■ **GIVEN MATERIAL**:
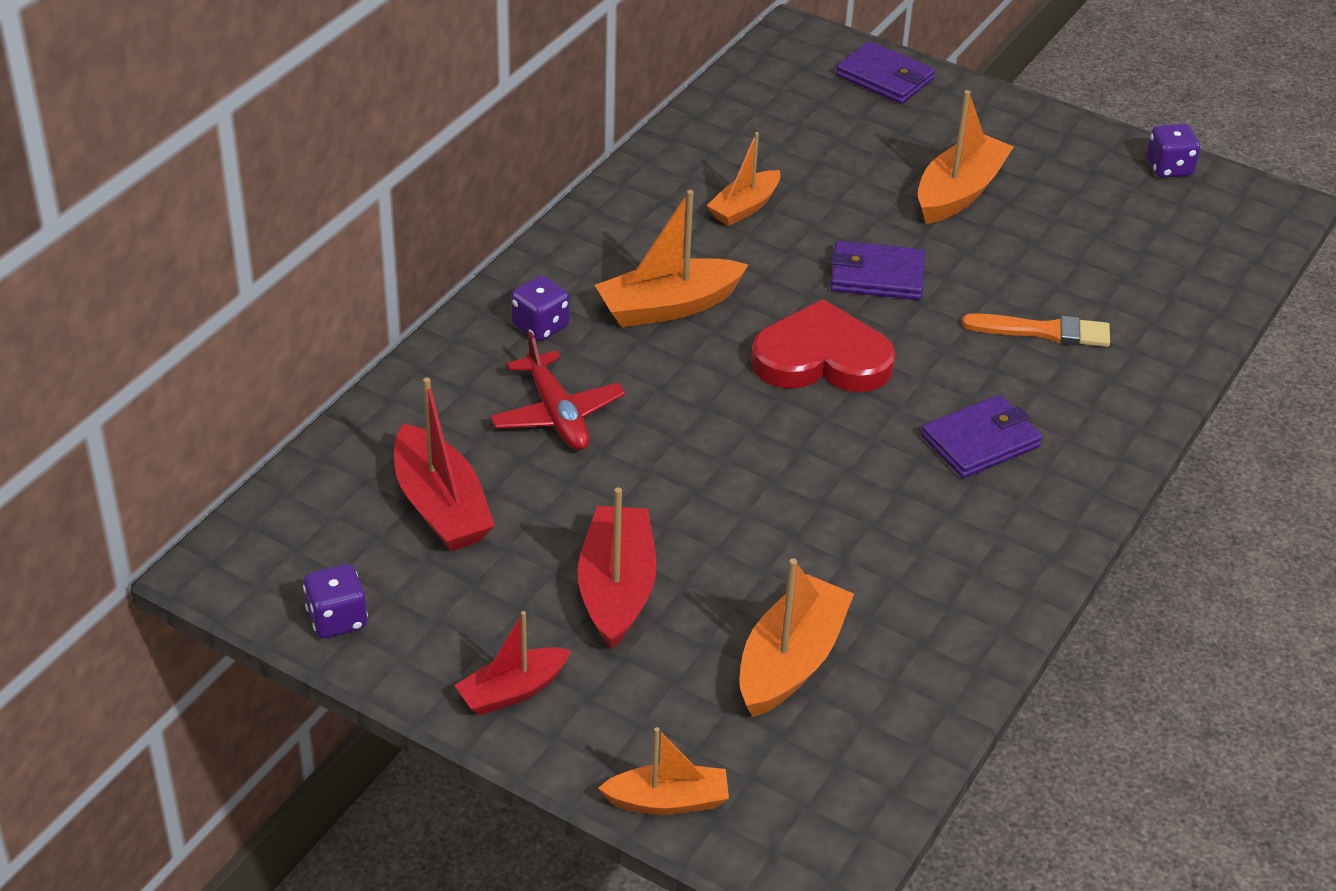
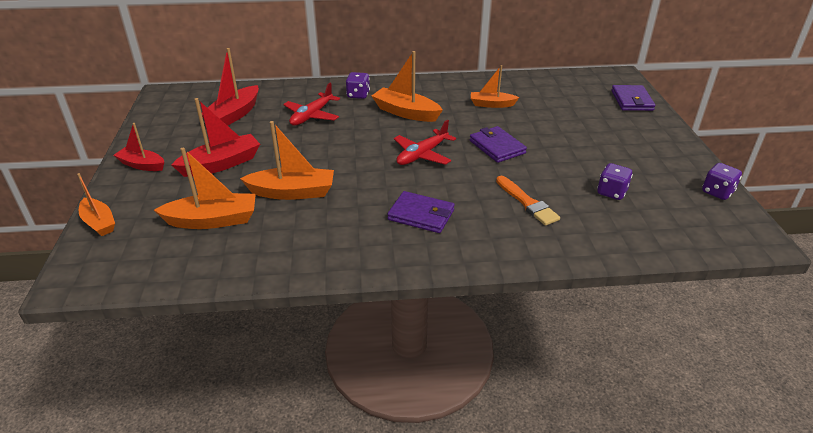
camera: 55 degrees right, 5 degrees down
(337, 619) = (154, 120): purple dice -> purple dice (611, 192)
(822, 358) = (422, 155): red heart -> red plane
(959, 192) = (588, 144): orange boat -> orange boat (292, 192)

■ **EXERCISE DETAILS**:
Output the material above verbatim but exclude each picture.

■ **WRITTEN SOLUTION**:
camera: 55 degrees right, 5 degrees down
(337, 619) = (154, 120): purple dice -> purple dice (611, 192)
(822, 358) = (422, 155): red heart -> red plane
(959, 192) = (588, 144): orange boat -> orange boat (292, 192)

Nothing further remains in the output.